RECORDS SHOWN –
-- Opening Marker --
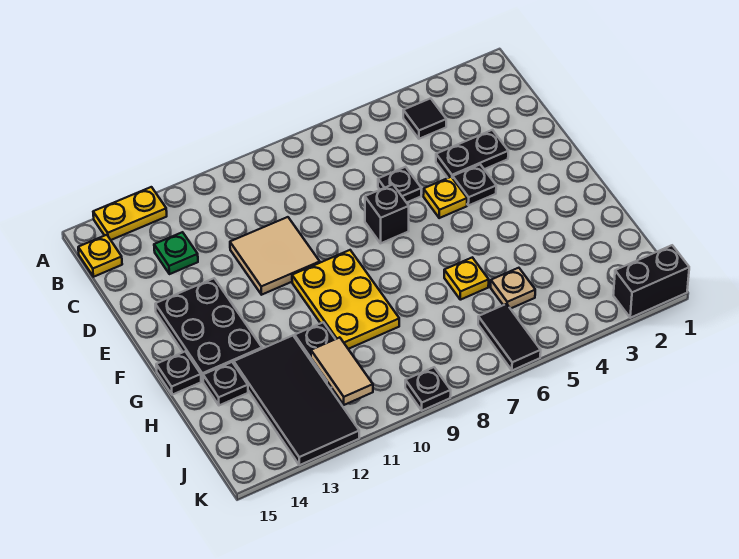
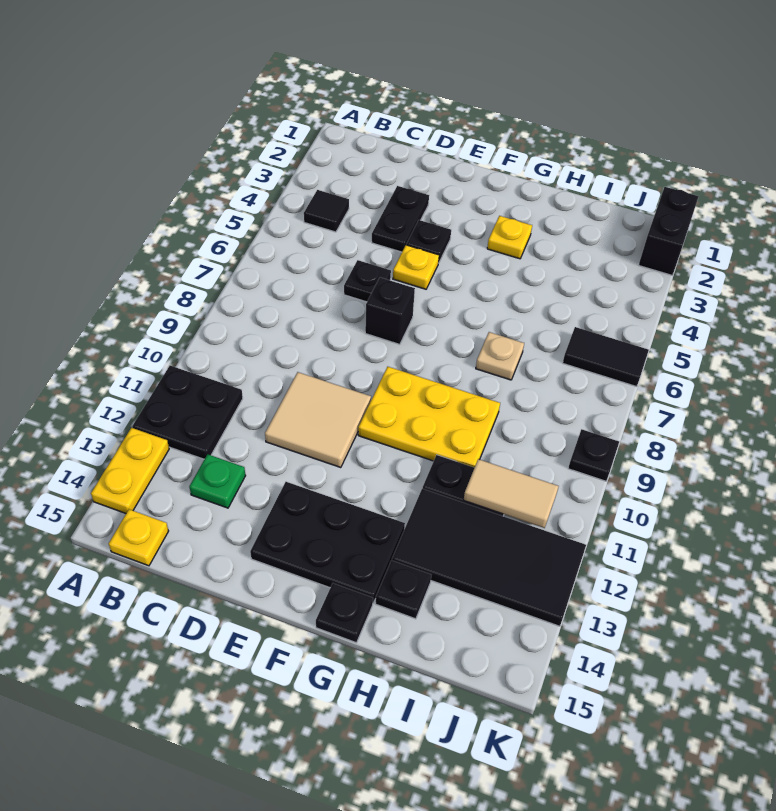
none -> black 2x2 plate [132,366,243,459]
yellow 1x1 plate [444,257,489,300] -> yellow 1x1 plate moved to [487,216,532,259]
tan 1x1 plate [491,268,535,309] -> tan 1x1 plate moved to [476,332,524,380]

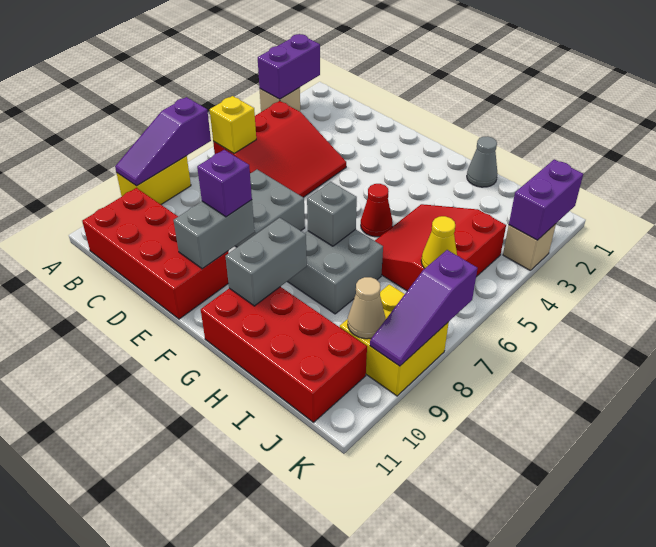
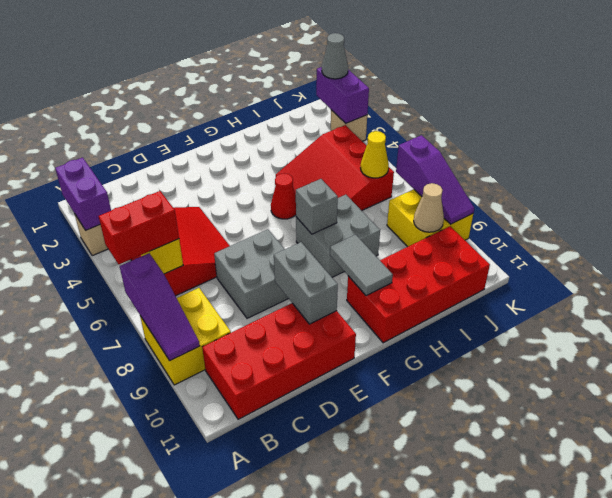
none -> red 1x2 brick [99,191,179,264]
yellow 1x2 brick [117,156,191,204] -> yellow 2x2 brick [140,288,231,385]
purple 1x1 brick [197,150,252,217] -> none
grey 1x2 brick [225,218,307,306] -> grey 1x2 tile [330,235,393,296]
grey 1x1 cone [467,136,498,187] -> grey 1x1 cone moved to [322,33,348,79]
-- Closing Marker --
WHAT TO DO – Output the lines of the data exactly, starting at the first and ending with the line that has "grey 1x2 brick". Pictures are not part of it.

RESULT –
none -> black 2x2 plate [132,366,243,459]
yellow 1x1 plate [444,257,489,300] -> yellow 1x1 plate moved to [487,216,532,259]
tan 1x1 plate [491,268,535,309] -> tan 1x1 plate moved to [476,332,524,380]

none -> red 1x2 brick [99,191,179,264]
yellow 1x2 brick [117,156,191,204] -> yellow 2x2 brick [140,288,231,385]
purple 1x1 brick [197,150,252,217] -> none
grey 1x2 brick [225,218,307,306] -> grey 1x2 tile [330,235,393,296]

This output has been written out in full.